■ **Material provided**
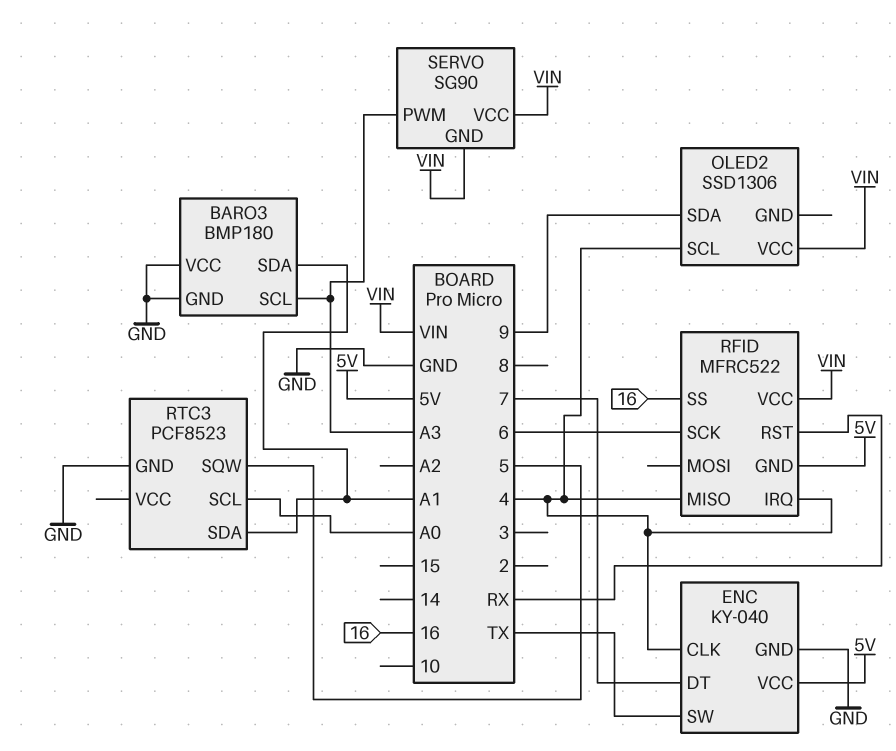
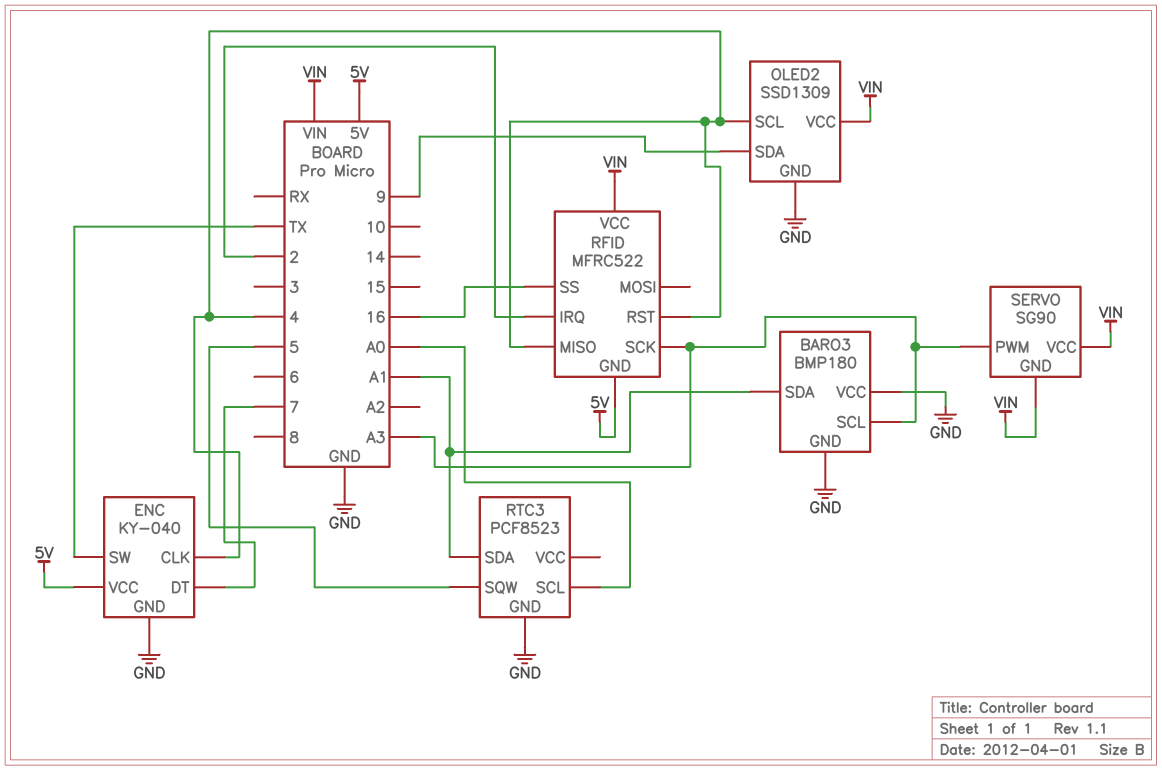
OLED2: SSD1306 -> SSD1309
OLED2 pin GND: none -> GND
RFID pin IRQ: 4 -> 2
RFID pin RST: RX -> 4
RFID pin SCK: 6 -> A3

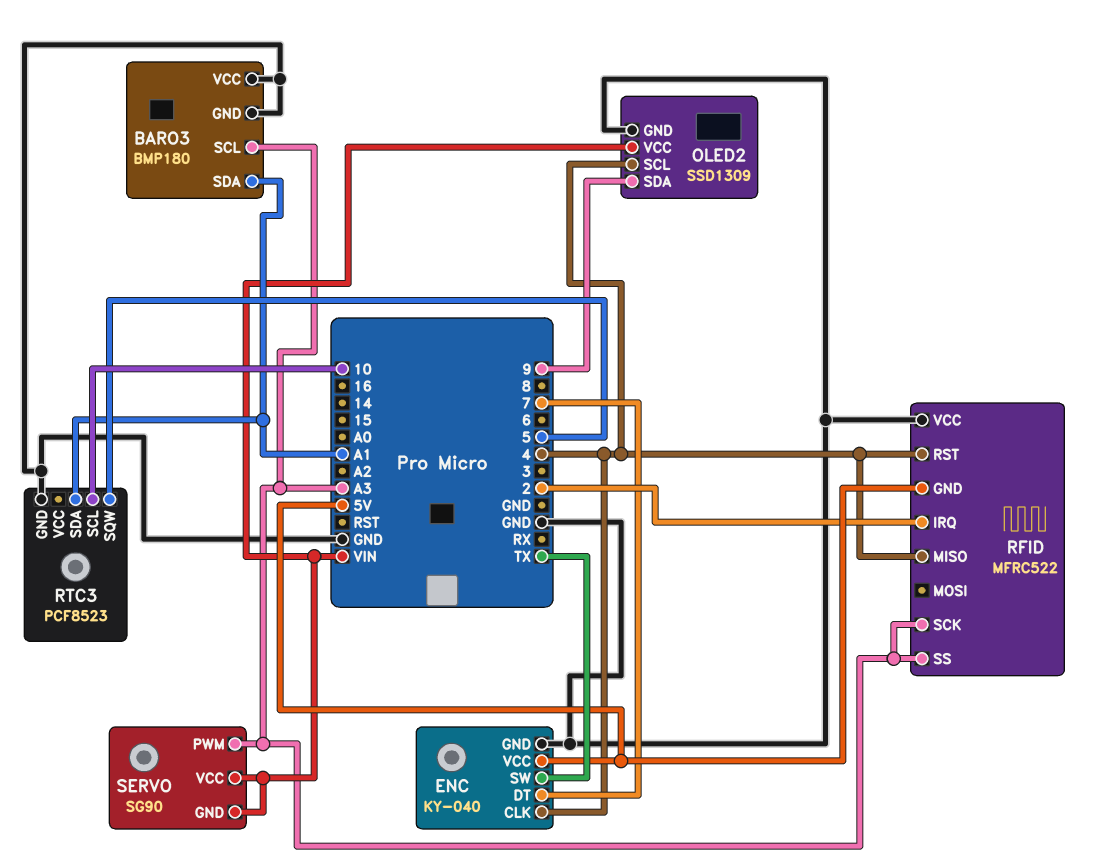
RFID pin SS: 16 -> A3
RFID pin VCC: VIN -> GND
RTC3 pin SCL: A0 -> 10

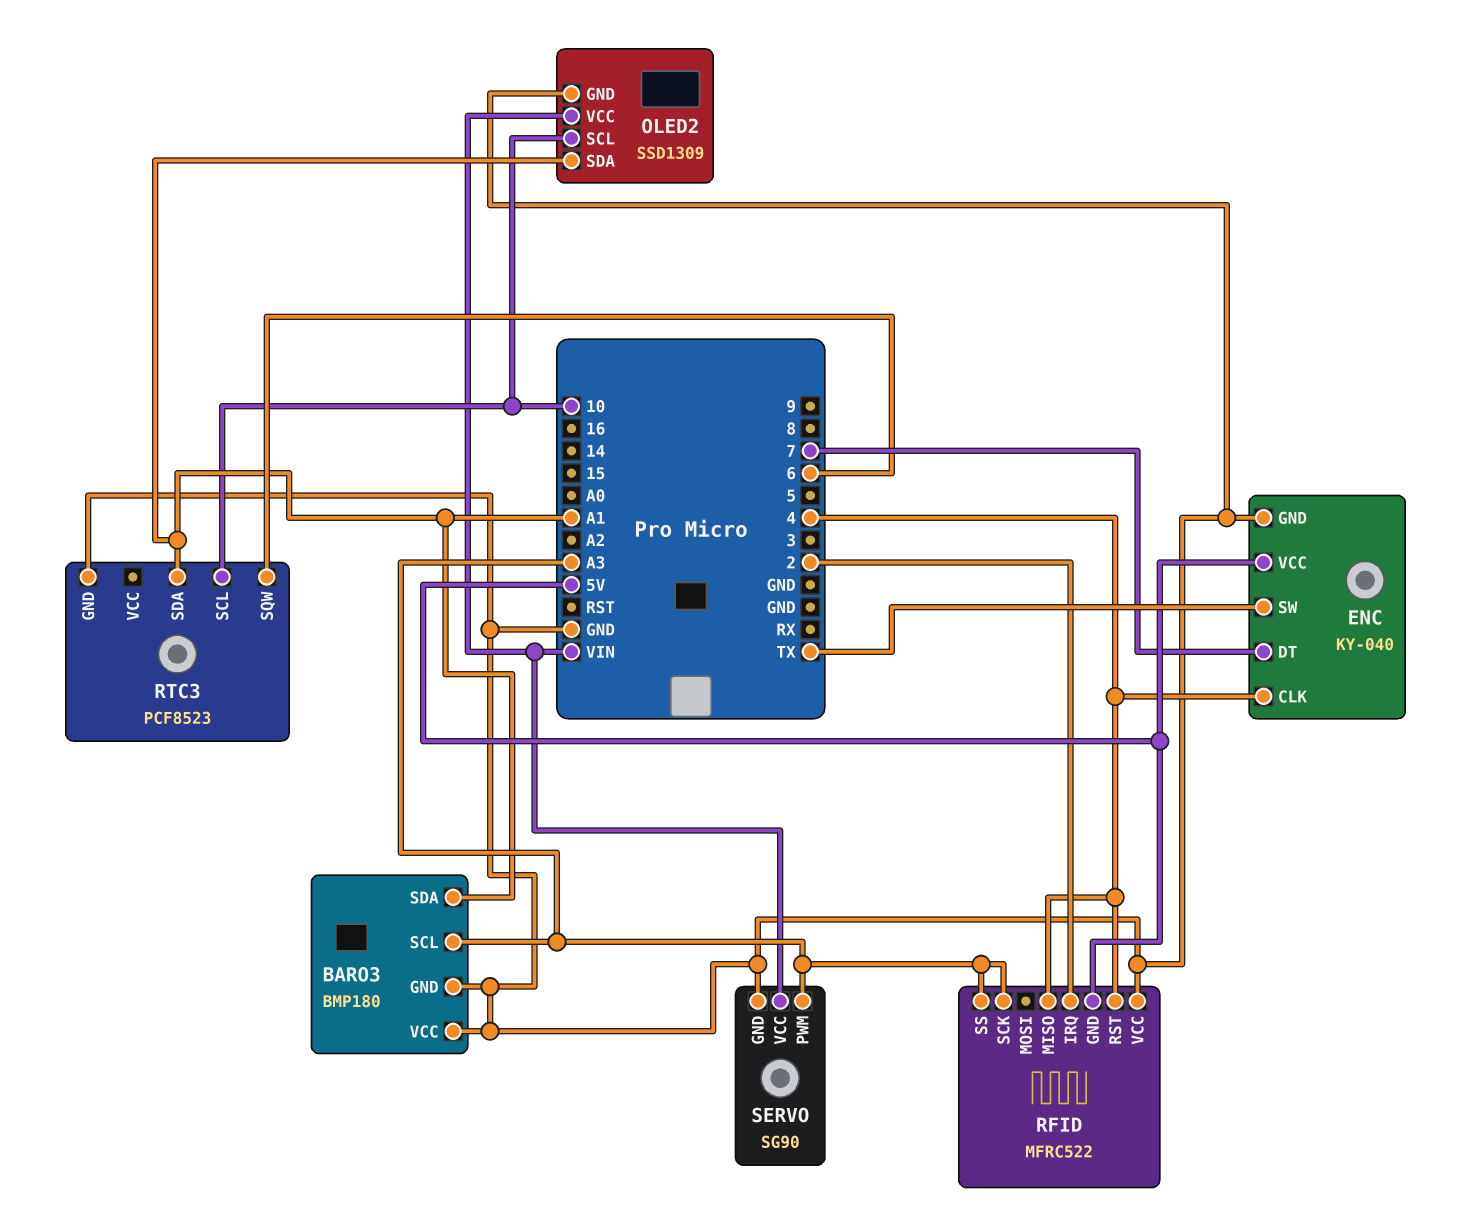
OLED2 pin SCL: 4 -> 10
OLED2 pin SDA: 9 -> A1
RTC3 pin SQW: 5 -> 6
SERVO pin GND: VIN -> GND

■ **Exercise details**
Give back exactly the lines running from the one that contains "RTC3 pin SCL: A0 -> 10" to the end of the records, including both of those lines and excluding every picture.

■ **Task answer**
RTC3 pin SCL: A0 -> 10

OLED2 pin SCL: 4 -> 10
OLED2 pin SDA: 9 -> A1
RTC3 pin SQW: 5 -> 6
SERVO pin GND: VIN -> GND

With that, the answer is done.